[[ Supplied material open ]]
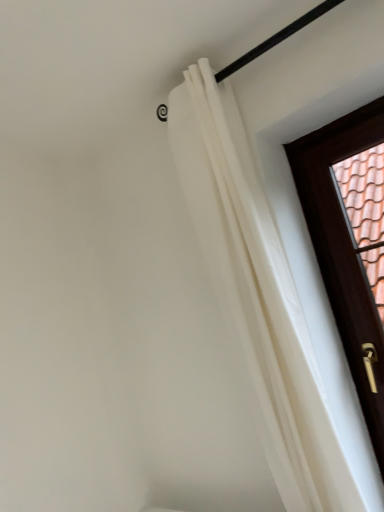
Question: Is white sheer curtain at upper right taller or shorter than brown wooden door at right?

Choices:
 (A) tall
 (B) short

Answer: (A)

Question: Relative to brown wooden door at right, is white sheer curtain at upper right in front or behind?

Choices:
 (A) front
 (B) behind

Answer: (A)

Question: From the image's perspective, is white sheer curtain at upper right located above or below brown wooden door at right?

Choices:
 (A) above
 (B) below

Answer: (A)

Question: Based on their sizes in the image, would you say brown wooden door at right is bigger or smaller than white sheer curtain at upper right?

Choices:
 (A) big
 (B) small

Answer: (B)

Question: Is brown wooden door at right in front of or behind white sheer curtain at upper right in the image?

Choices:
 (A) behind
 (B) front

Answer: (A)

Question: Considering the positions of brown wooden door at right and white sheer curtain at upper right in the image, is brown wooden door at right wider or thinner than white sheer curtain at upper right?

Choices:
 (A) thin
 (B) wide

Answer: (A)

Question: From their relative heights in the image, would you say brown wooden door at right is taller or shorter than white sheer curtain at upper right?

Choices:
 (A) short
 (B) tall

Answer: (A)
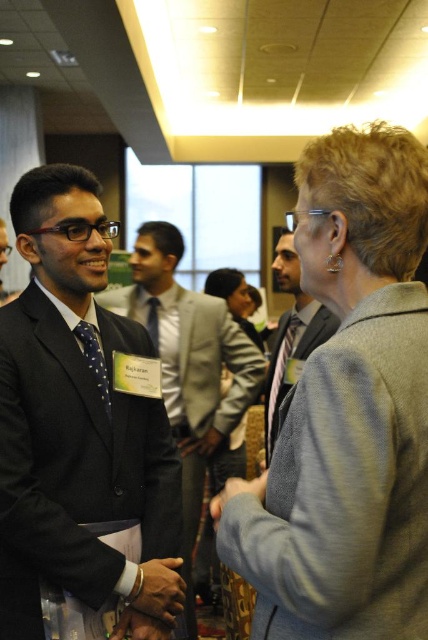
Based on the photo, you are at a networking event and notice two items of clothing. The polished dark suit at left is being worn by a man, and the matte blue tie at center is part of his outfit. Which item is higher up on his body?

The polished dark suit at left is taller than the matte blue tie at center, so the polished dark suit at left is higher up on his body.

You are standing at the entrance of the conference room and need to locate the gray woolen jacket at upper right. According to the coordinates provided, where should you look relative to the center of the image?

The gray woolen jacket at upper right is located at coordinates point 0.644 on the x axis and 0.813 on the y axis, which means it is positioned to the right and above the center of the image.

You are organizing a photo shoot and need to ensure that all attire items are displayed proportionally. Given the polished dark suit at left and the matte blue tie at center, which item would require a larger display space based on their actual sizes?

The polished dark suit at left requires a larger display space since it has a larger size compared to the matte blue tie at center.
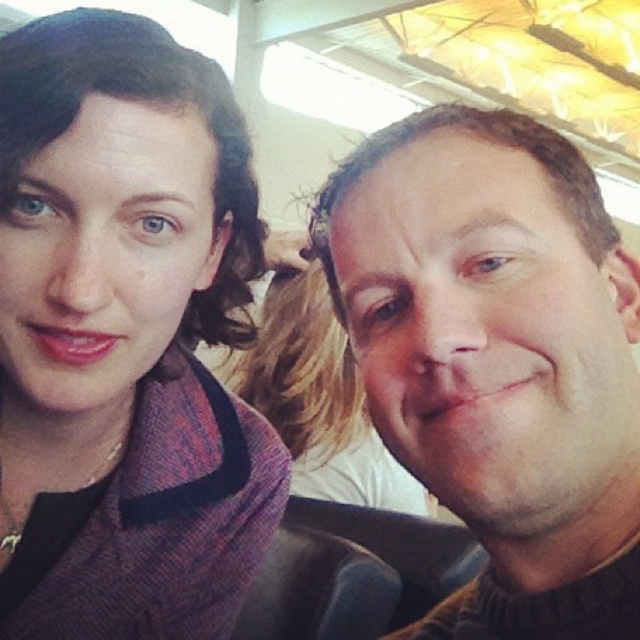
Question: Does matte purple scarf at upper left have a smaller size compared to brown fuzzy sweater at right?

Choices:
 (A) no
 (B) yes

Answer: (A)

Question: Which of the following is the farthest from the observer?

Choices:
 (A) matte purple scarf at upper left
 (B) brown fuzzy sweater at right
 (C) smooth skin face at center

Answer: (C)

Question: Based on their relative distances, which object is nearer to the smooth skin face at center?

Choices:
 (A) brown fuzzy sweater at right
 (B) matte purple scarf at upper left

Answer: (B)

Question: Can you confirm if matte purple scarf at upper left is bigger than smooth skin face at center?

Choices:
 (A) no
 (B) yes

Answer: (A)

Question: Which of the following is the farthest from the observer?

Choices:
 (A) (492, 202)
 (B) (292, 333)

Answer: (B)

Question: Does matte purple scarf at upper left appear over smooth skin face at center?

Choices:
 (A) no
 (B) yes

Answer: (B)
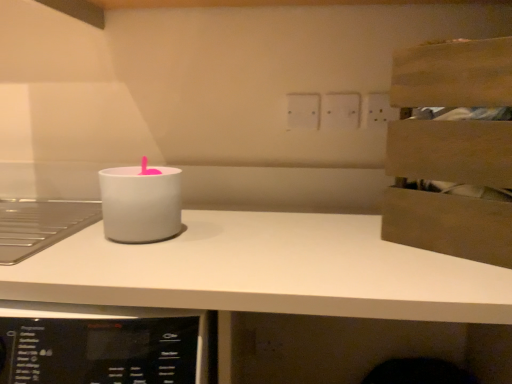
Question: Does white matte candle holder at center have a smaller size compared to wooden crate at upper right?

Choices:
 (A) no
 (B) yes

Answer: (B)

Question: From the image's perspective, would you say white matte candle holder at center is shown under wooden crate at upper right?

Choices:
 (A) no
 (B) yes

Answer: (B)

Question: Is white matte candle holder at center wider than wooden crate at upper right?

Choices:
 (A) no
 (B) yes

Answer: (A)

Question: Can we say white matte candle holder at center lies outside wooden crate at upper right?

Choices:
 (A) no
 (B) yes

Answer: (B)

Question: Is white matte candle holder at center facing towards wooden crate at upper right?

Choices:
 (A) no
 (B) yes

Answer: (A)

Question: Considering the positions of white plastic electric outlet at upper center, positioned as the 1th electric outlet in left-to-right order, and white plastic electric outlet at upper center, the 2th electric outlet when ordered from left to right, in the image, is white plastic electric outlet at upper center, positioned as the 1th electric outlet in left-to-right order, taller or shorter than white plastic electric outlet at upper center, the 2th electric outlet when ordered from left to right,?

Choices:
 (A) tall
 (B) short

Answer: (A)

Question: Is white plastic electric outlet at upper center, positioned as the 1th electric outlet in left-to-right order, situated inside white plastic electric outlet at upper center, the first electric outlet viewed from the right, or outside?

Choices:
 (A) outside
 (B) inside

Answer: (A)

Question: From a real-world perspective, is white plastic electric outlet at upper center, positioned as the 1th electric outlet in left-to-right order, positioned above or below white plastic electric outlet at upper center, the 2th electric outlet when ordered from left to right?

Choices:
 (A) below
 (B) above

Answer: (A)

Question: Does point (316, 102) appear closer or farther from the camera than point (335, 94)?

Choices:
 (A) farther
 (B) closer

Answer: (A)

Question: Is white matte candle holder at center taller or shorter than white plastic electric outlet at upper center, the first electric outlet viewed from the right?

Choices:
 (A) tall
 (B) short

Answer: (A)

Question: Relative to white plastic electric outlet at upper center, the 2th electric outlet when ordered from left to right, is white matte candle holder at center in front or behind?

Choices:
 (A) front
 (B) behind

Answer: (A)

Question: Is white matte candle holder at center to the left or to the right of white plastic electric outlet at upper center, the first electric outlet viewed from the right, in the image?

Choices:
 (A) right
 (B) left

Answer: (B)

Question: From a real-world perspective, is white matte candle holder at center above or below white plastic electric outlet at upper center, the 2th electric outlet when ordered from left to right?

Choices:
 (A) above
 (B) below

Answer: (B)

Question: Considering the positions of white matte countertop at center and white plastic electric outlet at upper center, positioned as the 1th electric outlet in left-to-right order, in the image, is white matte countertop at center wider or thinner than white plastic electric outlet at upper center, positioned as the 1th electric outlet in left-to-right order,?

Choices:
 (A) wide
 (B) thin

Answer: (A)

Question: Is white matte countertop at center inside the boundaries of white plastic electric outlet at upper center, positioned as the 1th electric outlet in left-to-right order, or outside?

Choices:
 (A) inside
 (B) outside

Answer: (B)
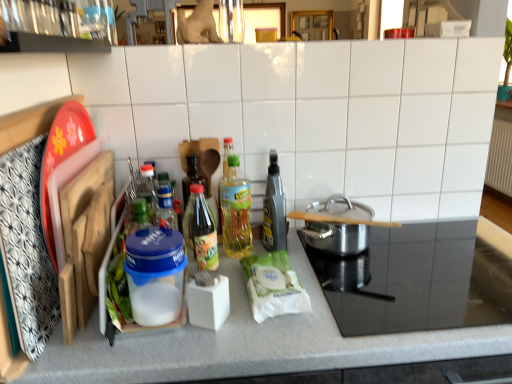
Find the location of a particular element. The height and width of the screenshot is (384, 512). free location in front of green glass bottle at center, the 3th bottle viewed from the right is located at coordinates (206, 331).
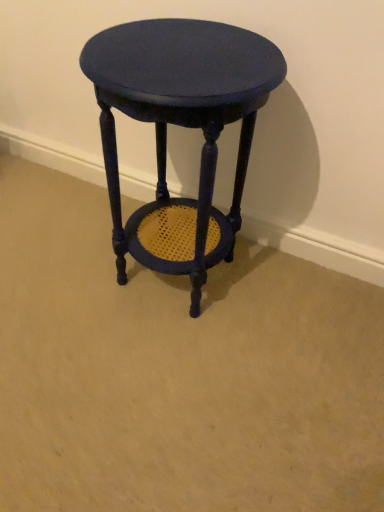
Where is `matte black stool at center`? The image size is (384, 512). matte black stool at center is located at coordinates (181, 126).

The image size is (384, 512). Describe the element at coordinates (181, 126) in the screenshot. I see `matte black stool at center` at that location.

Measure the distance between point (107, 109) and camera.

Point (107, 109) and camera are 32.76 inches apart from each other.

Locate an element on the screen. matte black stool at center is located at coordinates (181, 126).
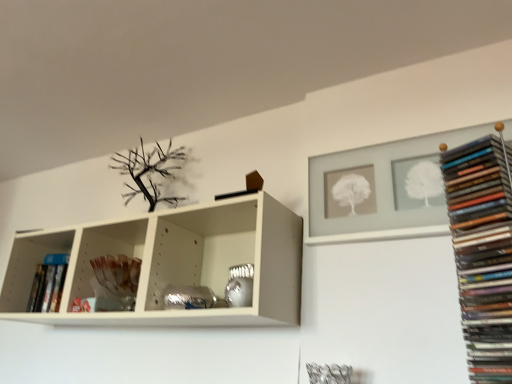
Question: From a real-world perspective, is white matte frame at upper right, placed as the first shelf when sorted from top to bottom, physically above matte black books at right, the 1th book from the right?

Choices:
 (A) no
 (B) yes

Answer: (B)

Question: From the image's perspective, is white matte frame at upper right, the 1th shelf positioned from the right, over matte black books at right, positioned as the 1th book in front-to-back order?

Choices:
 (A) no
 (B) yes

Answer: (B)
[[ Supplied material closed ]]
--- Work task ---
How many lines in the entries above contain the word "have"? Case counts. Reply with the number alone.

--- Solution for this problem ---
2